## Exercise
Every line of the records below from the line with "[382, 322, 424, 372]" up to and including the line with "[453, 455, 547, 531]" must be reproduced exactly, and no line outside that range.

[Spatial object tracking data]
....

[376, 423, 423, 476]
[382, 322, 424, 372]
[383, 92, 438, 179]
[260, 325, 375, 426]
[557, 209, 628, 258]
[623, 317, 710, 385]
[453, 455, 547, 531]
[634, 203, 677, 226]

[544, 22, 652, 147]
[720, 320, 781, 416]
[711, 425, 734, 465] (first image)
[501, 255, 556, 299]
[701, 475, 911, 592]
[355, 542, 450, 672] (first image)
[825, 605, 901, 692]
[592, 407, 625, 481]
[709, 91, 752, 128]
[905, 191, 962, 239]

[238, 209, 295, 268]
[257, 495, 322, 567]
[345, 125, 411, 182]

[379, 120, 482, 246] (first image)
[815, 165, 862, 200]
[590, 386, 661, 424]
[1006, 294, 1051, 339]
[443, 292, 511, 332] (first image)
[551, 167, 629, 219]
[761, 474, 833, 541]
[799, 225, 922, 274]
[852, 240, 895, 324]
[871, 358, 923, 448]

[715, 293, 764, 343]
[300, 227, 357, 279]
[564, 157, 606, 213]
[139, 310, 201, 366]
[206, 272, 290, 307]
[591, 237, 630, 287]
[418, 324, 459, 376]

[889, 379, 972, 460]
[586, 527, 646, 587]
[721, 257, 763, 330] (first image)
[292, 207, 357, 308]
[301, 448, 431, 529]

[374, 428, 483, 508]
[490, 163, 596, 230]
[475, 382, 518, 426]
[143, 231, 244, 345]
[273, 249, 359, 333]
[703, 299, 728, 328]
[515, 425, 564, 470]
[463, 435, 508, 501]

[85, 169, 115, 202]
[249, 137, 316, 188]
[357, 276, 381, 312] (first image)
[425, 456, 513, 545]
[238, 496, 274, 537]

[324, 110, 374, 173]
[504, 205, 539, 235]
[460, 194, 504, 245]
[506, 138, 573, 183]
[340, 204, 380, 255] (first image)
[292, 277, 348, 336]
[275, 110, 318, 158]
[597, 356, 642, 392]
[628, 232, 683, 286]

....

## Problem solution
[382, 322, 424, 372]
[383, 92, 438, 179]
[260, 325, 375, 426]
[557, 209, 628, 258]
[623, 317, 710, 385]
[453, 455, 547, 531]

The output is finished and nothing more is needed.